* _What you are asked to do_
The records that follow are to be repeated without alteration.

:: Extracted entries

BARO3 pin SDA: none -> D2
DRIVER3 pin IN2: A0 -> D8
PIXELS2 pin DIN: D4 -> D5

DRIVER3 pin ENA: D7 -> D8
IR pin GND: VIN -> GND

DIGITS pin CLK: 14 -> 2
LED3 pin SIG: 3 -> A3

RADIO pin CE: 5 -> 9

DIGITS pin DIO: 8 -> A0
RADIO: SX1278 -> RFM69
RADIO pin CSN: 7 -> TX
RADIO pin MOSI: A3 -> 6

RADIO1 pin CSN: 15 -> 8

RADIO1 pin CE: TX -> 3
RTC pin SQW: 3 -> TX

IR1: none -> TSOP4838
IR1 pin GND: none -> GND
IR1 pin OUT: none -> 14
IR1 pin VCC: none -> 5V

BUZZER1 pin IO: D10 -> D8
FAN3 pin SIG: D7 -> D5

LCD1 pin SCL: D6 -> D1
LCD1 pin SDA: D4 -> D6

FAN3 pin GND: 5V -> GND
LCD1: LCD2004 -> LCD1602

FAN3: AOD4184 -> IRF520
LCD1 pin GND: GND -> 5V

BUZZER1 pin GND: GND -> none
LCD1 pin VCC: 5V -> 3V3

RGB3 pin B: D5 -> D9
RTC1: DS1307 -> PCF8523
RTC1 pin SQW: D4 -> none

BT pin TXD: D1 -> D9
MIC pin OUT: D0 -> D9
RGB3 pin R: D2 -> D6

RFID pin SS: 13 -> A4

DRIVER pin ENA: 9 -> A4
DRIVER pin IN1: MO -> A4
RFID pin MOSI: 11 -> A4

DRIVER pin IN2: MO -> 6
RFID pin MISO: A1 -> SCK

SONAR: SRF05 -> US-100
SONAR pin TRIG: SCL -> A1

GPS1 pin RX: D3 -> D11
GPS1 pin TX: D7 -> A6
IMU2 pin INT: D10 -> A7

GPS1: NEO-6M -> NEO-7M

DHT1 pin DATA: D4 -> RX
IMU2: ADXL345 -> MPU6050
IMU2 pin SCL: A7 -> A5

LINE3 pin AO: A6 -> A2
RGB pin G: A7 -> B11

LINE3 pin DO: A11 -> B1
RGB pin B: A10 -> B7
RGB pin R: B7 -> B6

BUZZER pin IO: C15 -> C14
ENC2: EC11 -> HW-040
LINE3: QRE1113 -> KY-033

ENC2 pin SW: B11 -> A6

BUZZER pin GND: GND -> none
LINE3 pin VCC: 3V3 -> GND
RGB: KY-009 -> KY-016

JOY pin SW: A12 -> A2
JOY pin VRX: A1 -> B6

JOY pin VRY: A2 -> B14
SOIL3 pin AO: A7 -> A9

::::

* _Your response_
BARO3 pin SDA: none -> D2
DRIVER3 pin IN2: A0 -> D8
PIXELS2 pin DIN: D4 -> D5

DRIVER3 pin ENA: D7 -> D8
IR pin GND: VIN -> GND

DIGITS pin CLK: 14 -> 2
LED3 pin SIG: 3 -> A3

RADIO pin CE: 5 -> 9

DIGITS pin DIO: 8 -> A0
RADIO: SX1278 -> RFM69
RADIO pin CSN: 7 -> TX
RADIO pin MOSI: A3 -> 6

RADIO1 pin CSN: 15 -> 8

RADIO1 pin CE: TX -> 3
RTC pin SQW: 3 -> TX

IR1: none -> TSOP4838
IR1 pin GND: none -> GND
IR1 pin OUT: none -> 14
IR1 pin VCC: none -> 5V

BUZZER1 pin IO: D10 -> D8
FAN3 pin SIG: D7 -> D5

LCD1 pin SCL: D6 -> D1
LCD1 pin SDA: D4 -> D6

FAN3 pin GND: 5V -> GND
LCD1: LCD2004 -> LCD1602

FAN3: AOD4184 -> IRF520
LCD1 pin GND: GND -> 5V

BUZZER1 pin GND: GND -> none
LCD1 pin VCC: 5V -> 3V3

RGB3 pin B: D5 -> D9
RTC1: DS1307 -> PCF8523
RTC1 pin SQW: D4 -> none

BT pin TXD: D1 -> D9
MIC pin OUT: D0 -> D9
RGB3 pin R: D2 -> D6

RFID pin SS: 13 -> A4

DRIVER pin ENA: 9 -> A4
DRIVER pin IN1: MO -> A4
RFID pin MOSI: 11 -> A4

DRIVER pin IN2: MO -> 6
RFID pin MISO: A1 -> SCK

SONAR: SRF05 -> US-100
SONAR pin TRIG: SCL -> A1

GPS1 pin RX: D3 -> D11
GPS1 pin TX: D7 -> A6
IMU2 pin INT: D10 -> A7

GPS1: NEO-6M -> NEO-7M

DHT1 pin DATA: D4 -> RX
IMU2: ADXL345 -> MPU6050
IMU2 pin SCL: A7 -> A5

LINE3 pin AO: A6 -> A2
RGB pin G: A7 -> B11

LINE3 pin DO: A11 -> B1
RGB pin B: A10 -> B7
RGB pin R: B7 -> B6

BUZZER pin IO: C15 -> C14
ENC2: EC11 -> HW-040
LINE3: QRE1113 -> KY-033

ENC2 pin SW: B11 -> A6

BUZZER pin GND: GND -> none
LINE3 pin VCC: 3V3 -> GND
RGB: KY-009 -> KY-016

JOY pin SW: A12 -> A2
JOY pin VRX: A1 -> B6

JOY pin VRY: A2 -> B14
SOIL3 pin AO: A7 -> A9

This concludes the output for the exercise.